• [TASK INPUT]

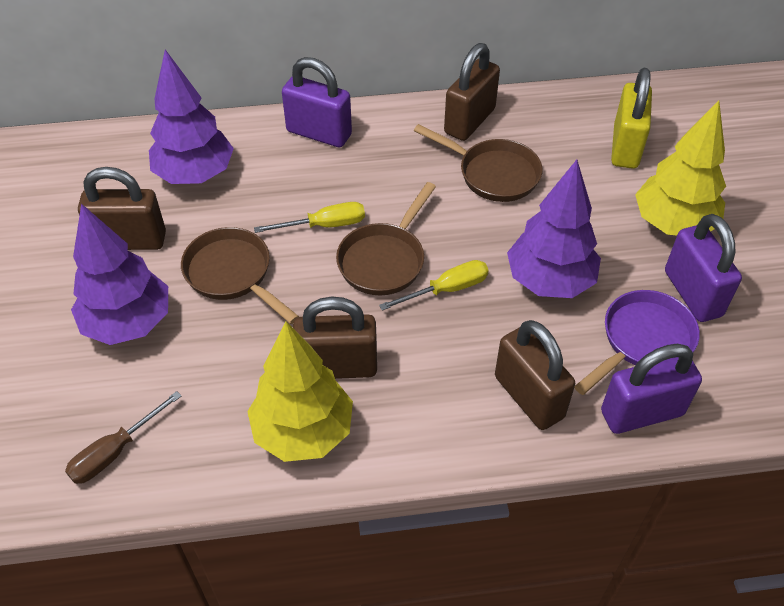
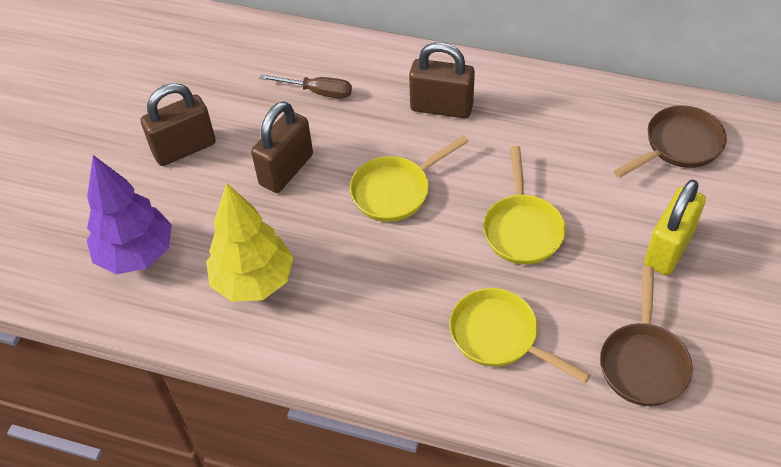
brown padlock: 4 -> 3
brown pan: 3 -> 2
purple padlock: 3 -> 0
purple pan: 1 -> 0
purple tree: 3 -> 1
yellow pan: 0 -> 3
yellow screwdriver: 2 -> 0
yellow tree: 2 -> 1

• [WHAT IS EXPECTED] Go through the listing above and copy each line in which the string "purple" is found.

• [COMPLETED TASK]
purple padlock: 3 -> 0
purple pan: 1 -> 0
purple tree: 3 -> 1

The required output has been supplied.